## SUPPLIED ENTRIES
— BEGIN —

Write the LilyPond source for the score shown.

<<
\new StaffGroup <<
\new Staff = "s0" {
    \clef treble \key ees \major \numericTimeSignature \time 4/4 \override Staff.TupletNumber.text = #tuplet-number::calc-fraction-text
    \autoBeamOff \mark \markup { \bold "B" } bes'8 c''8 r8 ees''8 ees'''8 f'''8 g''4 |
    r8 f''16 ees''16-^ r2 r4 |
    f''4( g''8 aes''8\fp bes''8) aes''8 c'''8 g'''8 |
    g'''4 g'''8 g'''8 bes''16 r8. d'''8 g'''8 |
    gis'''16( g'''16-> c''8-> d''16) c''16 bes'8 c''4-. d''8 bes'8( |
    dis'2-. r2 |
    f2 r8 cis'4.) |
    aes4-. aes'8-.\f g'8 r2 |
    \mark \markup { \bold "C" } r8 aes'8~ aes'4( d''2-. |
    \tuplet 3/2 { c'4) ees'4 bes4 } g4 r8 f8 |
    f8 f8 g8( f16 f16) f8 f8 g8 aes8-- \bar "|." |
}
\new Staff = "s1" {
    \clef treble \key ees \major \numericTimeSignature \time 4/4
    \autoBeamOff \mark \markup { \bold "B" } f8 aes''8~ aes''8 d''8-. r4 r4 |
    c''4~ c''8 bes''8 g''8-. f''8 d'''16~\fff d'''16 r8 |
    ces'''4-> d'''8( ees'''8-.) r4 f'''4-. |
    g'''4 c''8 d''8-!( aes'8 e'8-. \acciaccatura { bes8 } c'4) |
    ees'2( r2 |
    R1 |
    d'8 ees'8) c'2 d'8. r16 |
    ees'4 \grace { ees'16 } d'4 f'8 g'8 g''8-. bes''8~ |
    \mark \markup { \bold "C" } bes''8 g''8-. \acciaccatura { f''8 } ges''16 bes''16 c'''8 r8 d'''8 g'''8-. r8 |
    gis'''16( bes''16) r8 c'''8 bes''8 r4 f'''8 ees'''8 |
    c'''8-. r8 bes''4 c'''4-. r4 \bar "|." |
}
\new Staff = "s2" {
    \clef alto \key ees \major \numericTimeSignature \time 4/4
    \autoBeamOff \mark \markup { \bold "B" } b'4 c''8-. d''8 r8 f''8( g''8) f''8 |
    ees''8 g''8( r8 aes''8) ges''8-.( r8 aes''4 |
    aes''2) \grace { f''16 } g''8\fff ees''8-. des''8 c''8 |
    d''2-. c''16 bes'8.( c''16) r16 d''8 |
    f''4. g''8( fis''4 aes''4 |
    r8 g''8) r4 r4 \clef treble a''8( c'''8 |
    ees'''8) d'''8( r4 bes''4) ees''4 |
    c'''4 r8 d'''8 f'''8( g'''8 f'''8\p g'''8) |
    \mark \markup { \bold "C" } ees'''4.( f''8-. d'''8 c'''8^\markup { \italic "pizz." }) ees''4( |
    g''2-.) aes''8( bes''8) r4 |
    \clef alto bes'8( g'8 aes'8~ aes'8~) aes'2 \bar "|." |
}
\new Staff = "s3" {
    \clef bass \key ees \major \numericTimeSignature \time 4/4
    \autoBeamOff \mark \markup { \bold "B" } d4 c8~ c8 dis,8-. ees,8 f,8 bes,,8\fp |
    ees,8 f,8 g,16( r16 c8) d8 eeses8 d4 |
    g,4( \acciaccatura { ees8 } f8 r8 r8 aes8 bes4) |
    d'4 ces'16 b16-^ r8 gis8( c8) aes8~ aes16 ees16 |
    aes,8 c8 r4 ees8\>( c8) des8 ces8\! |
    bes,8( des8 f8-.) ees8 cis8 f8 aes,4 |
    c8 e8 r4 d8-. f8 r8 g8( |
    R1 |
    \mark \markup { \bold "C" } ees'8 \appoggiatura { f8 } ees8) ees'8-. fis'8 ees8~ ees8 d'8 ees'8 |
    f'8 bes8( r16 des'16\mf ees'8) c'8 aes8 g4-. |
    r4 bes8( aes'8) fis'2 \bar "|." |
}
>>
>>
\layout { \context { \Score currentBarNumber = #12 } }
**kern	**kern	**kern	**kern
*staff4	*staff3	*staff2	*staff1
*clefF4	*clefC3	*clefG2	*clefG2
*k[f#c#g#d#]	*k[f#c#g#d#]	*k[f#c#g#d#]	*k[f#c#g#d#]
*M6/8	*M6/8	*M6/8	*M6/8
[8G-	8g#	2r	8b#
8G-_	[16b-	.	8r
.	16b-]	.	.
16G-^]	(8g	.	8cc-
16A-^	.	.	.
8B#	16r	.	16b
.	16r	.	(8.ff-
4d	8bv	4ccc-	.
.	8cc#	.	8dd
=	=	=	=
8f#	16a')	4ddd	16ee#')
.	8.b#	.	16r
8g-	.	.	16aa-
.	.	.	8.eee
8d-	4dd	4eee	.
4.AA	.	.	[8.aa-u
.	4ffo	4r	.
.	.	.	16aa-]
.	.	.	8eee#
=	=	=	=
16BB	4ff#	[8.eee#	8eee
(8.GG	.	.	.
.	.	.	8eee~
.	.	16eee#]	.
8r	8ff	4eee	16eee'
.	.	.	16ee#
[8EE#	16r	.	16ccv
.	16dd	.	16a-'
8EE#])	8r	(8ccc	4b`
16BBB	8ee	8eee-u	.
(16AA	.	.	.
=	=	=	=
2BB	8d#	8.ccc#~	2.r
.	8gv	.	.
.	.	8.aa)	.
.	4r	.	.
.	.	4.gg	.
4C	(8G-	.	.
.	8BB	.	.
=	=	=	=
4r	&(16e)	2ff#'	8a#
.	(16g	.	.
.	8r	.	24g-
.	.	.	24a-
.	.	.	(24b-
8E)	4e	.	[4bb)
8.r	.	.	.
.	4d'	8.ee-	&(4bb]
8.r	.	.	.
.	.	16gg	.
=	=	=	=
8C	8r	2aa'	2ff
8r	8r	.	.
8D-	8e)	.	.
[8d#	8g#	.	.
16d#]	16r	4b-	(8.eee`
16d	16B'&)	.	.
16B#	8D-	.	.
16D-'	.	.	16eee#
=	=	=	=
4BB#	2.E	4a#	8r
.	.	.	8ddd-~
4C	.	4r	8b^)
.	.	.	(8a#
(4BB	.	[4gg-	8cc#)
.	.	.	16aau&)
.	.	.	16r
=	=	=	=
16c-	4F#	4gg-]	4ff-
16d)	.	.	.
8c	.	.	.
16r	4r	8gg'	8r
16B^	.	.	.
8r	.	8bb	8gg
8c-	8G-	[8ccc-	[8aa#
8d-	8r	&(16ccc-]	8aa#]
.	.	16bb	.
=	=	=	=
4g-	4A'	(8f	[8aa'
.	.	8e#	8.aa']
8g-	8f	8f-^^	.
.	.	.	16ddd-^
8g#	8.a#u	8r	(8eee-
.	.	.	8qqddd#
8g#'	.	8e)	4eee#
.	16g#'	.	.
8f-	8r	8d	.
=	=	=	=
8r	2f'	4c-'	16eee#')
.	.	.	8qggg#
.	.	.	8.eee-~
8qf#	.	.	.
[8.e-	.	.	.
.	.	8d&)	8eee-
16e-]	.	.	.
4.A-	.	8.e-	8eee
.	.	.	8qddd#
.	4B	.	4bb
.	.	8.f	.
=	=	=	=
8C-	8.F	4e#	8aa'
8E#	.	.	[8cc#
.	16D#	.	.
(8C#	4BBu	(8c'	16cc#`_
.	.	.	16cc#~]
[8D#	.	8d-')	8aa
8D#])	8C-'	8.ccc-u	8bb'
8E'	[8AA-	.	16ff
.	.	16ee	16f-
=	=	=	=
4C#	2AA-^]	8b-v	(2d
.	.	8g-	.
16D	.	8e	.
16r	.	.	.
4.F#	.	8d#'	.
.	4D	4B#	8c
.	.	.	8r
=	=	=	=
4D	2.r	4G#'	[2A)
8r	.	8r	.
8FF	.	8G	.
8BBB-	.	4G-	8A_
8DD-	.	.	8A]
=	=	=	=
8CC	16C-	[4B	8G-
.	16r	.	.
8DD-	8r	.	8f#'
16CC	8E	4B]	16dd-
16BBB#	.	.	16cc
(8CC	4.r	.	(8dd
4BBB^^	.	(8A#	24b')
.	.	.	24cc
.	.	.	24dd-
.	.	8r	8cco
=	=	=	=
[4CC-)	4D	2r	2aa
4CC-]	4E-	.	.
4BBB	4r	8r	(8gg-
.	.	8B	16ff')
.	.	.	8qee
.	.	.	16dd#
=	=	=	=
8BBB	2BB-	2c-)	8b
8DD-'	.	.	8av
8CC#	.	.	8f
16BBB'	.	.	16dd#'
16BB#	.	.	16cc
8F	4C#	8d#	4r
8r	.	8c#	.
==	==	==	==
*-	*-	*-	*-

— END —

## STATED GOAL
Please show each line from the rows above that contains the string "alto", copying every such line in full.

## PROBLEM SOLUTION
    \clef alto \key ees \major \numericTimeSignature \time 4/4
    \clef alto bes'8( g'8 aes'8~ aes'8~) aes'2 \bar "|." |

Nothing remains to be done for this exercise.